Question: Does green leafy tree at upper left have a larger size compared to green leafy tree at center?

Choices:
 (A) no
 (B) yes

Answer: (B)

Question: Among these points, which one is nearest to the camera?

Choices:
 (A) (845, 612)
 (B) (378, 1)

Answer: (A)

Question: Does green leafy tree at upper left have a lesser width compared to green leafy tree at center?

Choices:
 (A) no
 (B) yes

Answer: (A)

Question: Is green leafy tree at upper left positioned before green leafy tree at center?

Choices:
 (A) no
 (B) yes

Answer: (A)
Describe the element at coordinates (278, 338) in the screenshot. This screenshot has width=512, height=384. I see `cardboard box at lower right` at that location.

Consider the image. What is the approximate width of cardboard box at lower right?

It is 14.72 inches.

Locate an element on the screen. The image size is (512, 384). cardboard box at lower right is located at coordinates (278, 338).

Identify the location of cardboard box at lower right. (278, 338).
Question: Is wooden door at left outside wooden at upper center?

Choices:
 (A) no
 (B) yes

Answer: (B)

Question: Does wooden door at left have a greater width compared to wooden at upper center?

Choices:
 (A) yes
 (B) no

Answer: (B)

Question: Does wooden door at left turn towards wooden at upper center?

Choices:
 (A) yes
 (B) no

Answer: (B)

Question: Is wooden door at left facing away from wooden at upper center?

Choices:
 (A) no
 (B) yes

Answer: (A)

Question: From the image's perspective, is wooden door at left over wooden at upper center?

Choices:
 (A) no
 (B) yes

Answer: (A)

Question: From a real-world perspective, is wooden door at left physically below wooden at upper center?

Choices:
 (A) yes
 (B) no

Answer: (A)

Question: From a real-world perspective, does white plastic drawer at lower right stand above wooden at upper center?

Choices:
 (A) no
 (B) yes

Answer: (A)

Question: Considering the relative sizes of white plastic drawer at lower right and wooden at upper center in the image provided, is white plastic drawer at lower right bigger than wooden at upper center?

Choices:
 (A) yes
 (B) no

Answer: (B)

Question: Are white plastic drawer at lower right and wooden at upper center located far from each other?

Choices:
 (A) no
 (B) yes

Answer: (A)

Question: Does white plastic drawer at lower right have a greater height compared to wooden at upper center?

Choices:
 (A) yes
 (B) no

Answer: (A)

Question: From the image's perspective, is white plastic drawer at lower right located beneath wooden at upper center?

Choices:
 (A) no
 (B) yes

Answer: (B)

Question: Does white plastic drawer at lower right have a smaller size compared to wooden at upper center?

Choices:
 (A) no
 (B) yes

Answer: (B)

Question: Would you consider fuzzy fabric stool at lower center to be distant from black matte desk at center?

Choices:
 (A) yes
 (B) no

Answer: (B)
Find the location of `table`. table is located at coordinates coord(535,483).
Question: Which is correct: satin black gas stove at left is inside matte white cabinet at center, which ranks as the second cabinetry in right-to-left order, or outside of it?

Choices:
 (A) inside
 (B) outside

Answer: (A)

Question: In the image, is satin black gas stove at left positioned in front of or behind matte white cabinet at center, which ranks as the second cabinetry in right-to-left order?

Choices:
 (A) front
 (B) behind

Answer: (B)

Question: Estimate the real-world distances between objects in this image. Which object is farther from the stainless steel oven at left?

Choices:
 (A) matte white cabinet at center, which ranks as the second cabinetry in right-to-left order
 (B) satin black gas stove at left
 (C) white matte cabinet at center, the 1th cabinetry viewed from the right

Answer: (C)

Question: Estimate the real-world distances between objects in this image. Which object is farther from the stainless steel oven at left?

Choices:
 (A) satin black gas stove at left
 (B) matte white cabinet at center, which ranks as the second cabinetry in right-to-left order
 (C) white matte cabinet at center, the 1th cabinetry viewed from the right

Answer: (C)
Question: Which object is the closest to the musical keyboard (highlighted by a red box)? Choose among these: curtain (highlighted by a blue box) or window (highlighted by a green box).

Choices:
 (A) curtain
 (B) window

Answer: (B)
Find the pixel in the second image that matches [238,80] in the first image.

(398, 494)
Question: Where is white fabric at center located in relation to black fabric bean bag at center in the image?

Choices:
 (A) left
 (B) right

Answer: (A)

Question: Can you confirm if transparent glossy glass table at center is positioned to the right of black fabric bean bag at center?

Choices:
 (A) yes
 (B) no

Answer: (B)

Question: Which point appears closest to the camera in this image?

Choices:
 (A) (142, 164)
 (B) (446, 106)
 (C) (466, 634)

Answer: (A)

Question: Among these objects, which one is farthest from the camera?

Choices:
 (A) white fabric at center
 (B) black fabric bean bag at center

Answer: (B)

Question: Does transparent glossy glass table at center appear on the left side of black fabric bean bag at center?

• [Aim of the exercise]: Copy all of the rows above verbatim.

• [Answer in full]:
Question: Does green leafy tree at upper left have a larger size compared to green leafy tree at center?

Choices:
 (A) no
 (B) yes

Answer: (B)

Question: Among these points, which one is nearest to the camera?

Choices:
 (A) (845, 612)
 (B) (378, 1)

Answer: (A)

Question: Does green leafy tree at upper left have a lesser width compared to green leafy tree at center?

Choices:
 (A) no
 (B) yes

Answer: (A)

Question: Is green leafy tree at upper left positioned before green leafy tree at center?

Choices:
 (A) no
 (B) yes

Answer: (A)
Describe the element at coordinates (278, 338) in the screenshot. This screenshot has width=512, height=384. I see `cardboard box at lower right` at that location.

Consider the image. What is the approximate width of cardboard box at lower right?

It is 14.72 inches.

Locate an element on the screen. The image size is (512, 384). cardboard box at lower right is located at coordinates (278, 338).

Identify the location of cardboard box at lower right. (278, 338).
Question: Is wooden door at left outside wooden at upper center?

Choices:
 (A) no
 (B) yes

Answer: (B)

Question: Does wooden door at left have a greater width compared to wooden at upper center?

Choices:
 (A) yes
 (B) no

Answer: (B)

Question: Does wooden door at left turn towards wooden at upper center?

Choices:
 (A) yes
 (B) no

Answer: (B)

Question: Is wooden door at left facing away from wooden at upper center?

Choices:
 (A) no
 (B) yes

Answer: (A)

Question: From the image's perspective, is wooden door at left over wooden at upper center?

Choices:
 (A) no
 (B) yes

Answer: (A)

Question: From a real-world perspective, is wooden door at left physically below wooden at upper center?

Choices:
 (A) yes
 (B) no

Answer: (A)

Question: From a real-world perspective, does white plastic drawer at lower right stand above wooden at upper center?

Choices:
 (A) no
 (B) yes

Answer: (A)

Question: Considering the relative sizes of white plastic drawer at lower right and wooden at upper center in the image provided, is white plastic drawer at lower right bigger than wooden at upper center?

Choices:
 (A) yes
 (B) no

Answer: (B)

Question: Are white plastic drawer at lower right and wooden at upper center located far from each other?

Choices:
 (A) no
 (B) yes

Answer: (A)

Question: Does white plastic drawer at lower right have a greater height compared to wooden at upper center?

Choices:
 (A) yes
 (B) no

Answer: (A)

Question: From the image's perspective, is white plastic drawer at lower right located beneath wooden at upper center?

Choices:
 (A) no
 (B) yes

Answer: (B)

Question: Does white plastic drawer at lower right have a smaller size compared to wooden at upper center?

Choices:
 (A) no
 (B) yes

Answer: (B)

Question: Would you consider fuzzy fabric stool at lower center to be distant from black matte desk at center?

Choices:
 (A) yes
 (B) no

Answer: (B)
Find the location of `table`. table is located at coordinates coord(535,483).
Question: Which is correct: satin black gas stove at left is inside matte white cabinet at center, which ranks as the second cabinetry in right-to-left order, or outside of it?

Choices:
 (A) inside
 (B) outside

Answer: (A)

Question: In the image, is satin black gas stove at left positioned in front of or behind matte white cabinet at center, which ranks as the second cabinetry in right-to-left order?

Choices:
 (A) front
 (B) behind

Answer: (B)

Question: Estimate the real-world distances between objects in this image. Which object is farther from the stainless steel oven at left?

Choices:
 (A) matte white cabinet at center, which ranks as the second cabinetry in right-to-left order
 (B) satin black gas stove at left
 (C) white matte cabinet at center, the 1th cabinetry viewed from the right

Answer: (C)

Question: Estimate the real-world distances between objects in this image. Which object is farther from the stainless steel oven at left?

Choices:
 (A) satin black gas stove at left
 (B) matte white cabinet at center, which ranks as the second cabinetry in right-to-left order
 (C) white matte cabinet at center, the 1th cabinetry viewed from the right

Answer: (C)
Question: Which object is the closest to the musical keyboard (highlighted by a red box)? Choose among these: curtain (highlighted by a blue box) or window (highlighted by a green box).

Choices:
 (A) curtain
 (B) window

Answer: (B)
Find the pixel in the second image that matches [238,80] in the first image.

(398, 494)
Question: Where is white fabric at center located in relation to black fabric bean bag at center in the image?

Choices:
 (A) left
 (B) right

Answer: (A)

Question: Can you confirm if transparent glossy glass table at center is positioned to the right of black fabric bean bag at center?

Choices:
 (A) yes
 (B) no

Answer: (B)

Question: Which point appears closest to the camera in this image?

Choices:
 (A) (142, 164)
 (B) (446, 106)
 (C) (466, 634)

Answer: (A)

Question: Among these objects, which one is farthest from the camera?

Choices:
 (A) white fabric at center
 (B) black fabric bean bag at center

Answer: (B)

Question: Does transparent glossy glass table at center appear on the left side of black fabric bean bag at center?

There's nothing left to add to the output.